_Records to process_.
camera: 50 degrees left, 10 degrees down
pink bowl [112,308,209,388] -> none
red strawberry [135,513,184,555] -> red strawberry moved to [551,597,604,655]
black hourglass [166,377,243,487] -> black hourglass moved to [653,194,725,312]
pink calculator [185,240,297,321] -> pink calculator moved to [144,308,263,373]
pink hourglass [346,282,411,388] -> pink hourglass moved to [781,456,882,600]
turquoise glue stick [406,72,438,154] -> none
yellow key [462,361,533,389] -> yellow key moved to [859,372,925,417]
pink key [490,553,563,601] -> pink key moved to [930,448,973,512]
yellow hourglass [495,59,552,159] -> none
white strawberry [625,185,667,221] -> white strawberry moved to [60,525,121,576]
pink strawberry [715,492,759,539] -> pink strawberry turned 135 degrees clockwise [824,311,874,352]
---
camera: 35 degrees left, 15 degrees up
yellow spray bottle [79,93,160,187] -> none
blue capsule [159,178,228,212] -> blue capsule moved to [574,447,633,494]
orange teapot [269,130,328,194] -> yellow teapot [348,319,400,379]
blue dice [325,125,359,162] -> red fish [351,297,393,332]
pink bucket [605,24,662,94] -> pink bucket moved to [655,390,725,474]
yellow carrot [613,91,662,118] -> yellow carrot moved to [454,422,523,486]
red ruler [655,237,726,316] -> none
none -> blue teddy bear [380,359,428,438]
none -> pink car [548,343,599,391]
==
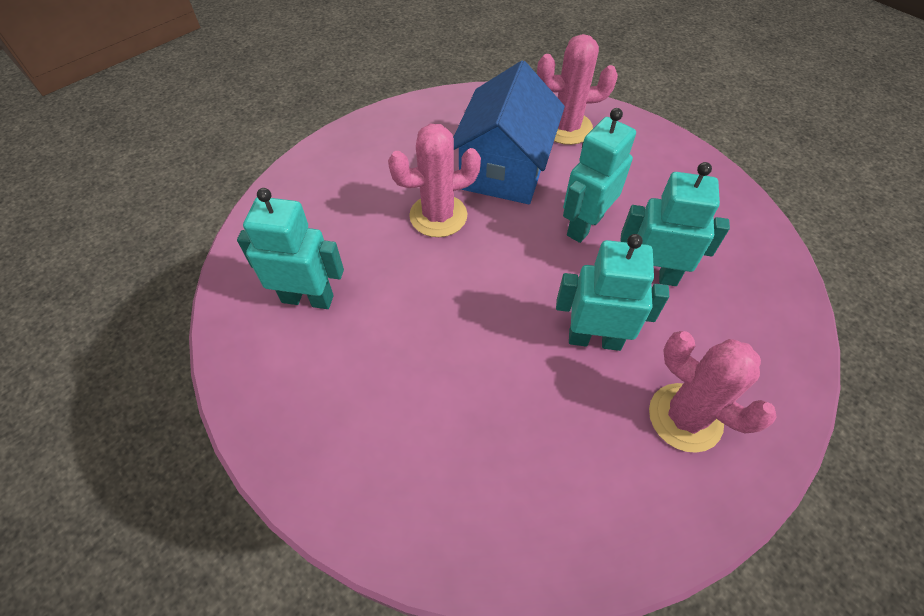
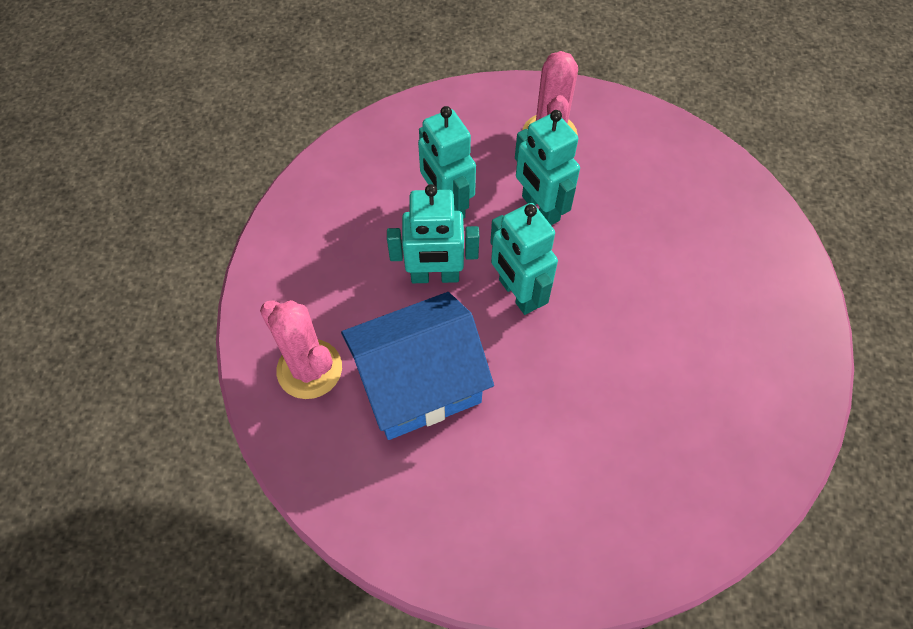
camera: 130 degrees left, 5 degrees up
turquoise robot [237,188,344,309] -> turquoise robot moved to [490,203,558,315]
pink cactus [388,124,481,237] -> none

_What is being asked_.
The entries above hold the needed span. Transcribe exactly the lines from the one with "camera: 50 degrees left, 10 degrees down" to the one with "pink strawberry [715,492,759,539]", both included.

_Output_.
camera: 50 degrees left, 10 degrees down
pink bowl [112,308,209,388] -> none
red strawberry [135,513,184,555] -> red strawberry moved to [551,597,604,655]
black hourglass [166,377,243,487] -> black hourglass moved to [653,194,725,312]
pink calculator [185,240,297,321] -> pink calculator moved to [144,308,263,373]
pink hourglass [346,282,411,388] -> pink hourglass moved to [781,456,882,600]
turquoise glue stick [406,72,438,154] -> none
yellow key [462,361,533,389] -> yellow key moved to [859,372,925,417]
pink key [490,553,563,601] -> pink key moved to [930,448,973,512]
yellow hourglass [495,59,552,159] -> none
white strawberry [625,185,667,221] -> white strawberry moved to [60,525,121,576]
pink strawberry [715,492,759,539] -> pink strawberry turned 135 degrees clockwise [824,311,874,352]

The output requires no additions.